_Given records_:
=== Begin Enclosure ===
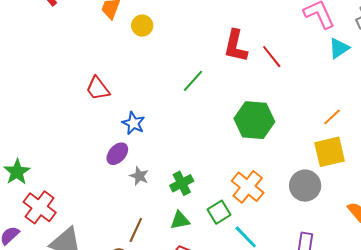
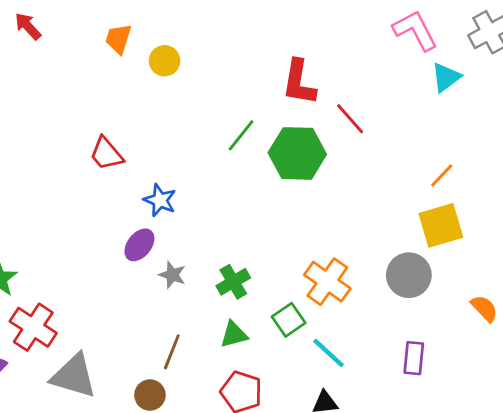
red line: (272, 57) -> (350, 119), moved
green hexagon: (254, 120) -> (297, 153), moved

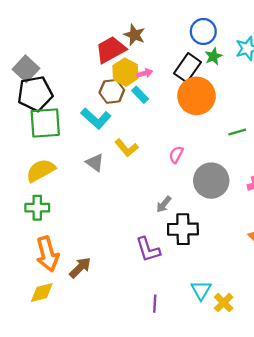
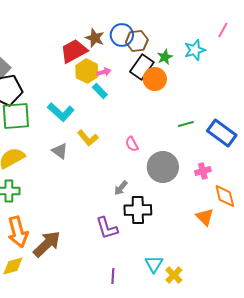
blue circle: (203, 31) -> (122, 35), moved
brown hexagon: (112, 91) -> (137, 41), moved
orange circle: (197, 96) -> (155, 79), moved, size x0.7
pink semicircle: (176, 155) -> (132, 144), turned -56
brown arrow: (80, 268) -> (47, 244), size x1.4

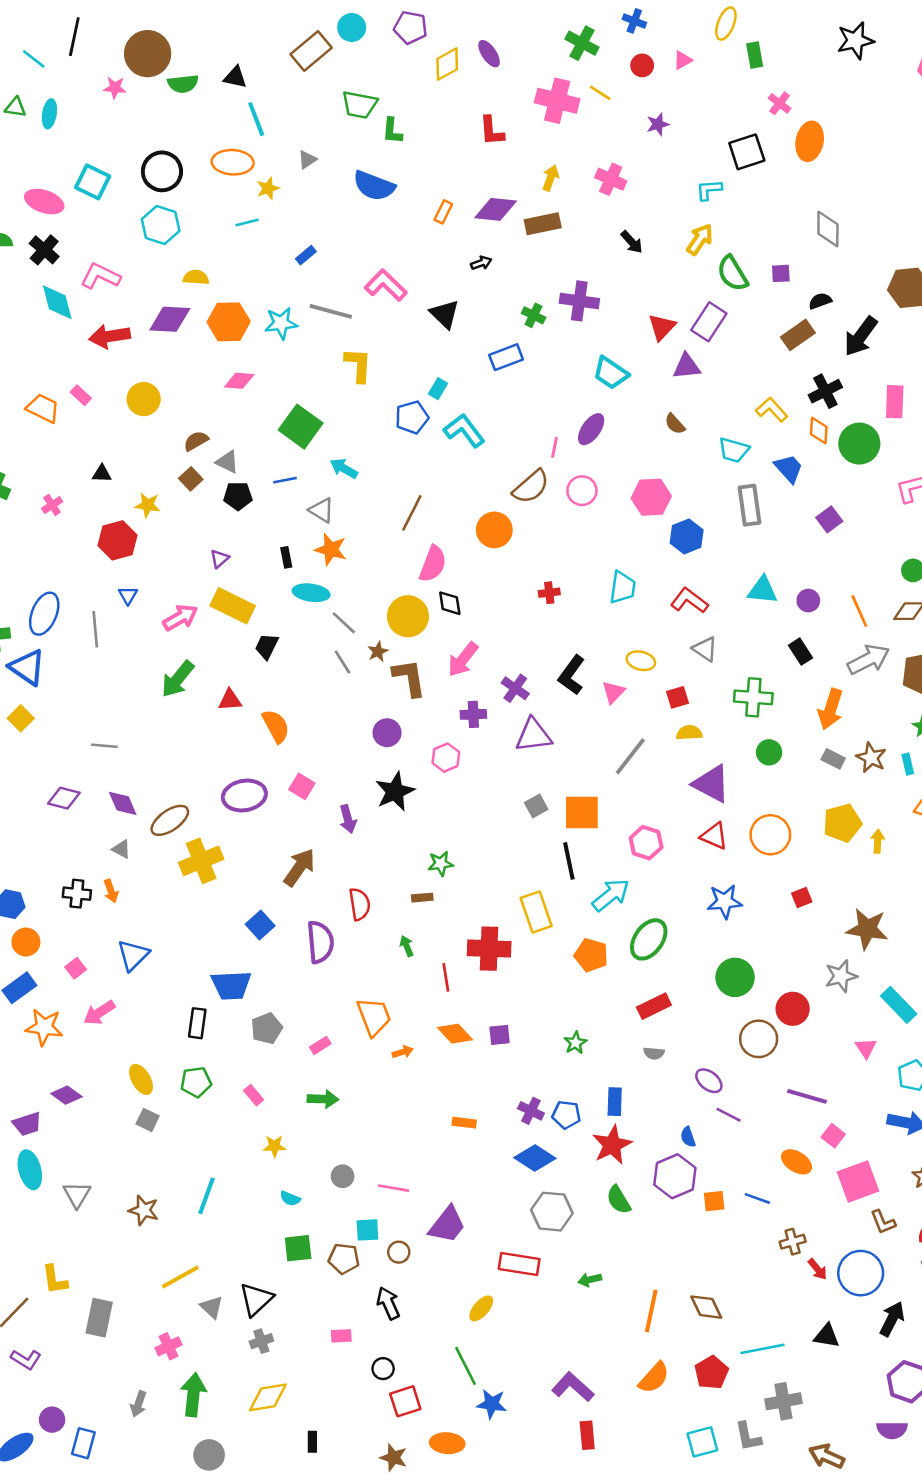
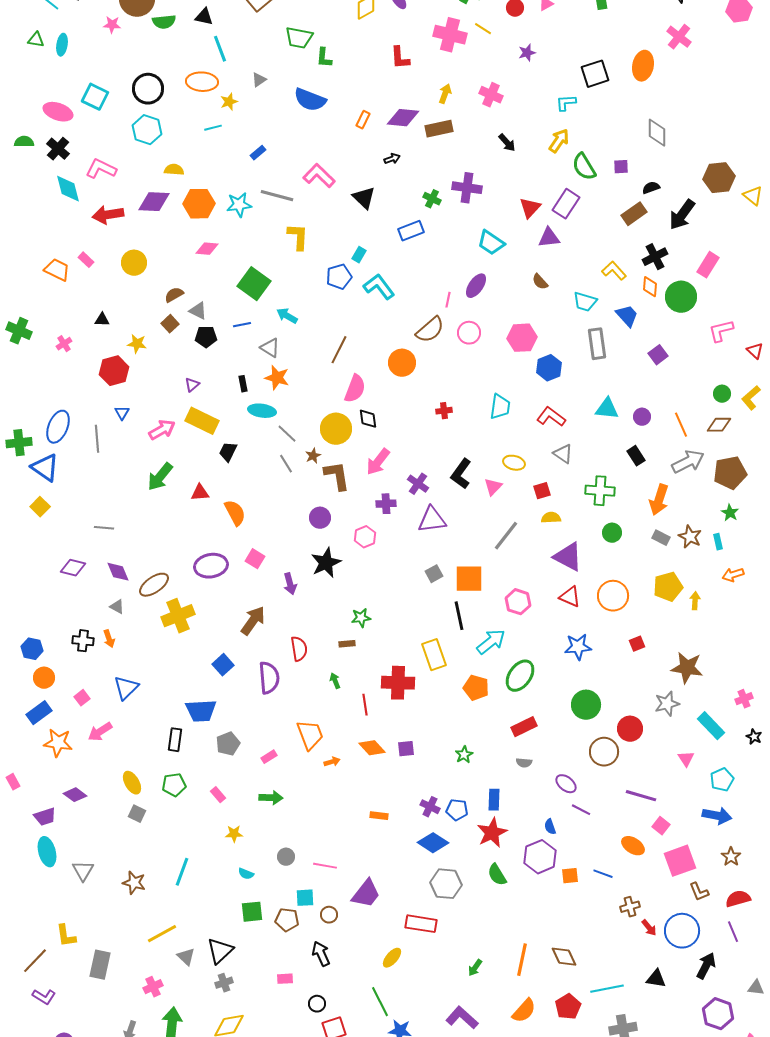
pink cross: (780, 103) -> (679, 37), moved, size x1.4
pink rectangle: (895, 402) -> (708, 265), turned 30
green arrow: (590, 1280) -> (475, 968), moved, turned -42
=== End Enclosure ===
=== Begin Enclosure ===
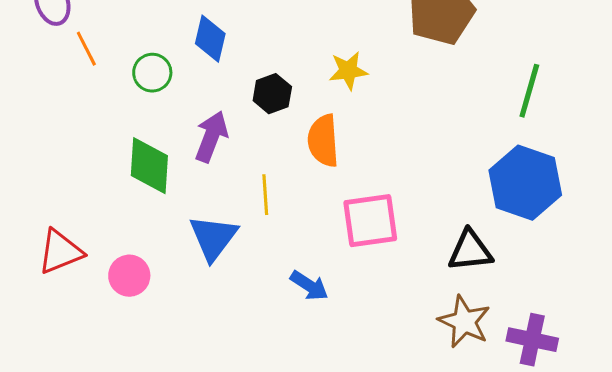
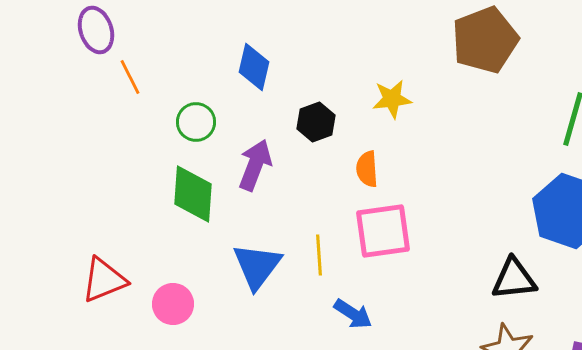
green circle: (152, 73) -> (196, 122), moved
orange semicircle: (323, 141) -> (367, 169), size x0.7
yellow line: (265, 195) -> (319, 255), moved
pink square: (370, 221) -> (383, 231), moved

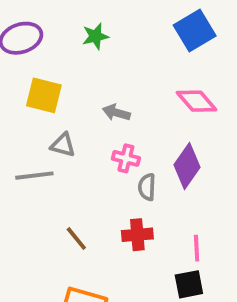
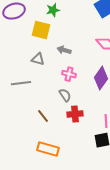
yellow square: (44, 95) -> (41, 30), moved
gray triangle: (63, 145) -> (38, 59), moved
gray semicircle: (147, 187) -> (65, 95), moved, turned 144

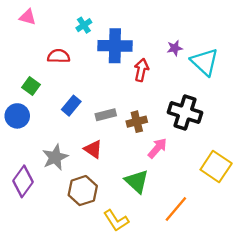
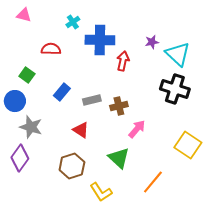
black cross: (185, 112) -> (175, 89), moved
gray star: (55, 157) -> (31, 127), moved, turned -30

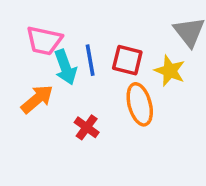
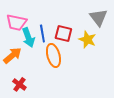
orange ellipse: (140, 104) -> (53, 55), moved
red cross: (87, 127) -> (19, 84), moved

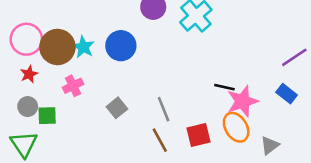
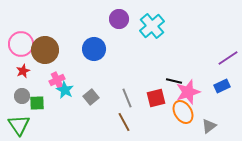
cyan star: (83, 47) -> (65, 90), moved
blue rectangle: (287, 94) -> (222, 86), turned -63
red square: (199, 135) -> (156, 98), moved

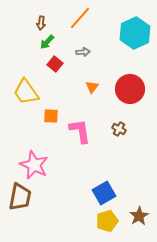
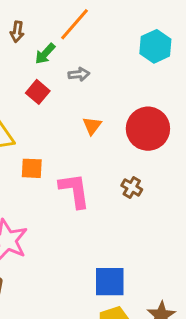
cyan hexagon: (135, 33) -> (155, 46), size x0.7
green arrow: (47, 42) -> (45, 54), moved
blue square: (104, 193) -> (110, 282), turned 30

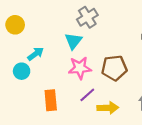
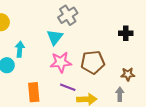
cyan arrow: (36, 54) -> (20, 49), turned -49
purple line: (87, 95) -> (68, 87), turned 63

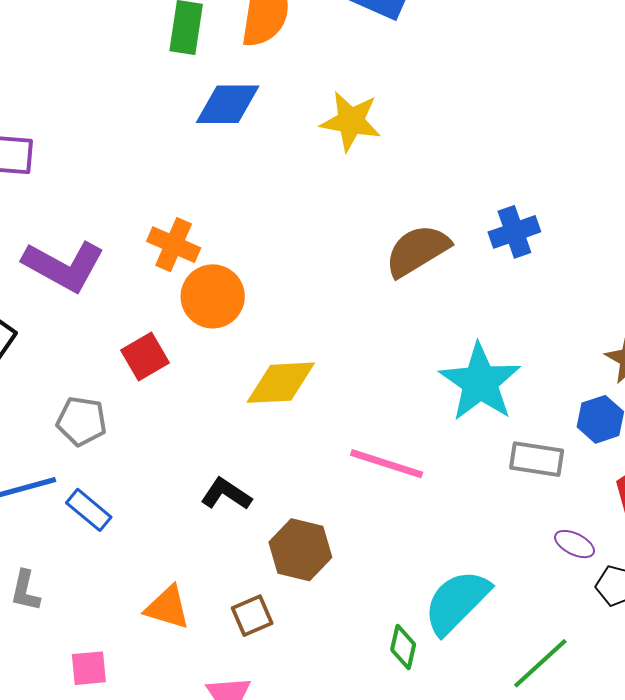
=== End Enclosure ===
=== Begin Enclosure ===
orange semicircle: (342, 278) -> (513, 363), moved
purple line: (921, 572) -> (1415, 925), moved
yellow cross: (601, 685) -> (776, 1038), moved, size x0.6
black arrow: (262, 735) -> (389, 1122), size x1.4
=== End Enclosure ===
_Activity_:
Copy every line of the entries above in which "blue" occurs.

_Expected output_:
blue circle: (203, 31) -> (122, 35), moved
blue rectangle: (287, 94) -> (222, 86), turned -63
blue square: (104, 193) -> (110, 282), turned 30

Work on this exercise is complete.